■ Work to be completed
Replace every "Recife" with "Salvador" in the entries below and change nothing else. Leave the picture lines out of your answer.

■ Dataset extract
============================================================

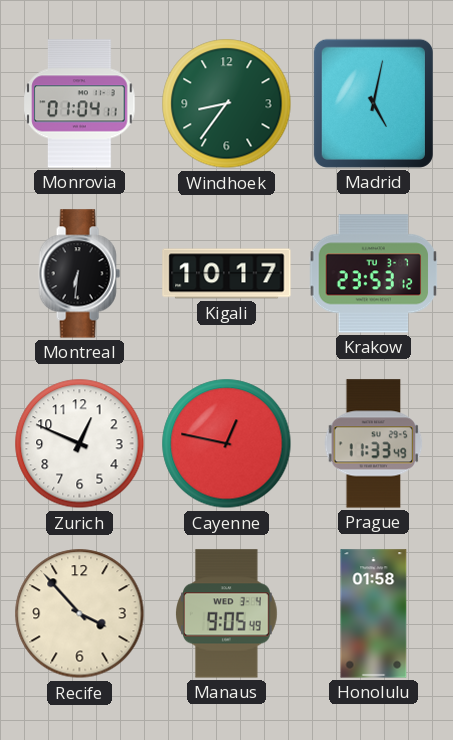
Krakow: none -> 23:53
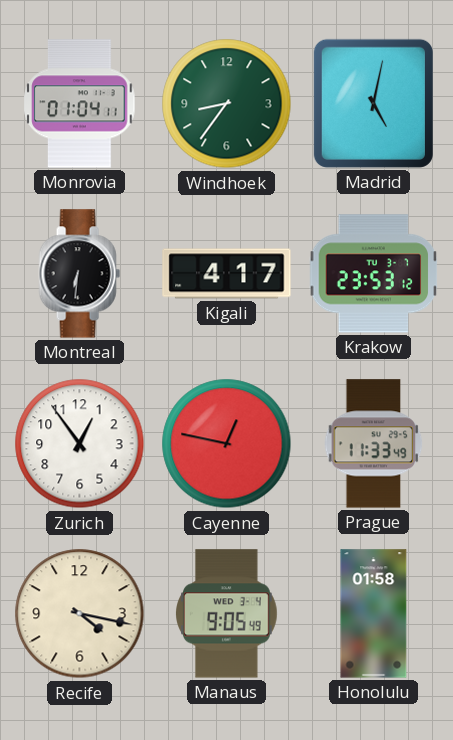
Kigali: 10:17 -> 4:17
Zurich: 12:49 -> 12:54
Recife: 3:53 -> 4:17
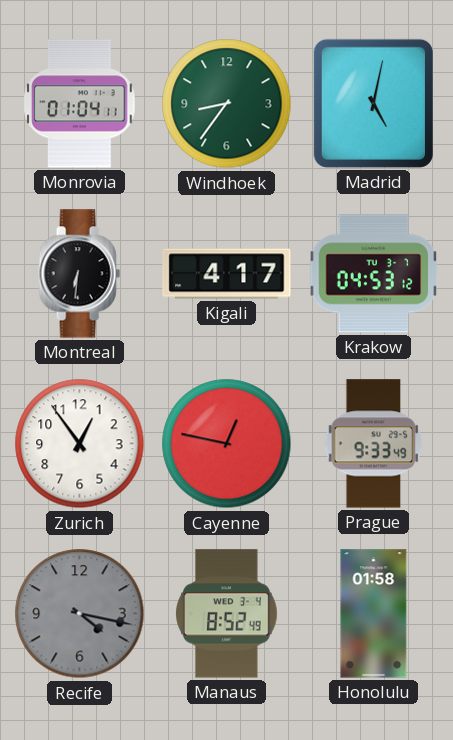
Krakow: 23:53 -> 04:53
Prague: 11:33 -> 9:33
Recife dial: cream -> grey
Manaus: 9:05 -> 8:52
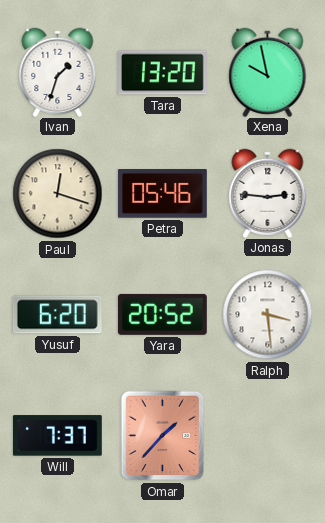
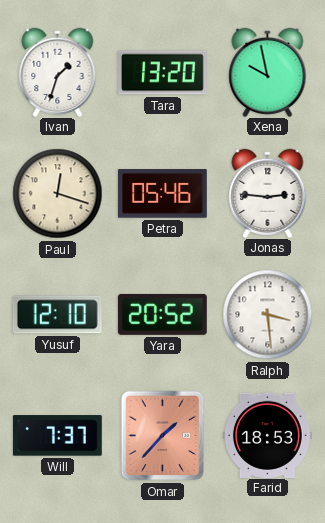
Yusuf: 6:20 -> 12:10
Farid: none -> 18:53
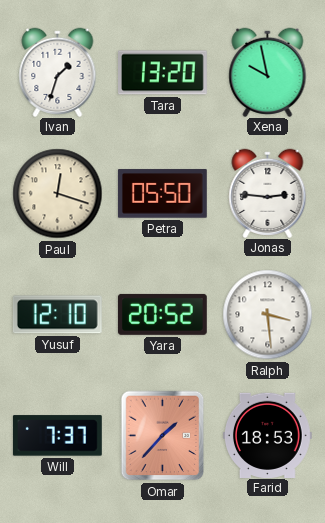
Petra: 05:46 -> 05:50
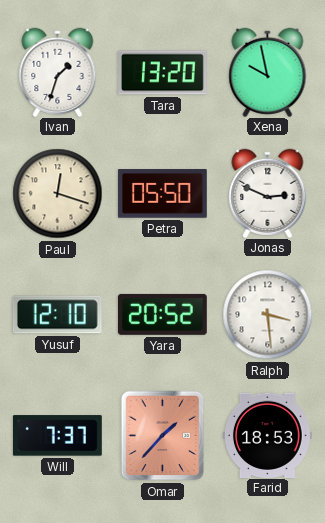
Jonas: 2:46 -> 2:49
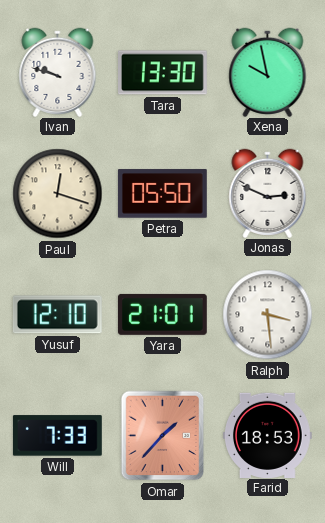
Ivan: 1:33 -> 9:48
Tara: 13:20 -> 13:30
Yara: 20:52 -> 21:01
Will: 7:37 -> 7:33
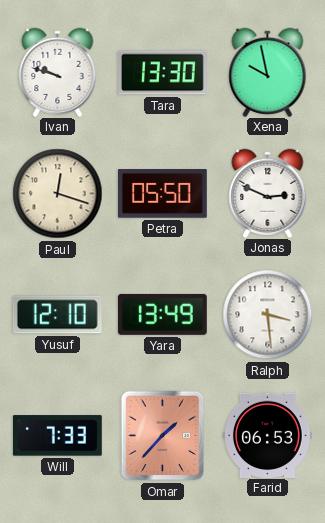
Yara: 21:01 -> 13:49
Farid: 18:53 -> 06:53
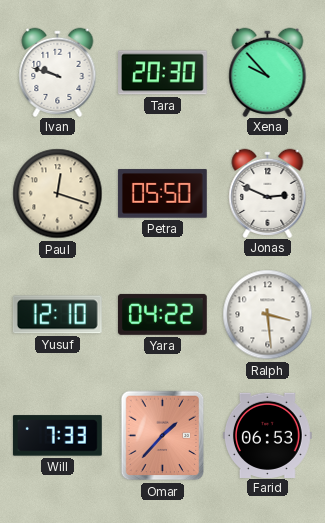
Tara: 13:30 -> 20:30
Xena: 9:58 -> 9:53
Yara: 13:49 -> 04:22
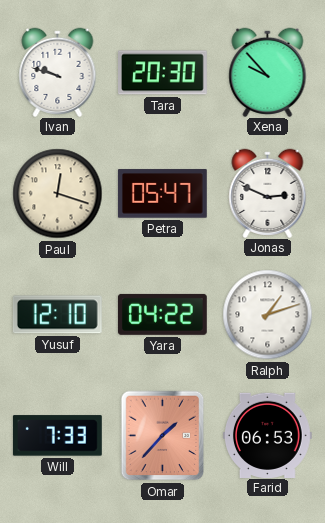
Petra: 05:50 -> 05:47
Ralph: 3:29 -> 1:12
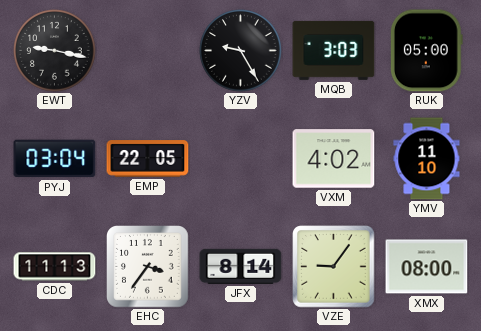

============================================================

■ Task answer
Krakow: none -> 23:53
Kigali: 10:17 -> 4:17
Zurich: 12:49 -> 12:54
Salvador: 3:53 -> 4:17
Krakow: 23:53 -> 04:53
Prague: 11:33 -> 9:33
Salvador dial: cream -> grey
Manaus: 9:05 -> 8:52
Yusuf: 6:20 -> 12:10
Farid: none -> 18:53
Petra: 05:46 -> 05:50
Jonas: 2:46 -> 2:49
Ivan: 1:33 -> 9:48
Tara: 13:20 -> 13:30
Yara: 20:52 -> 21:01
Will: 7:37 -> 7:33
Yara: 21:01 -> 13:49
Farid: 18:53 -> 06:53
Tara: 13:30 -> 20:30
Xena: 9:58 -> 9:53
Yara: 13:49 -> 04:22
Petra: 05:50 -> 05:47
Ralph: 3:29 -> 1:12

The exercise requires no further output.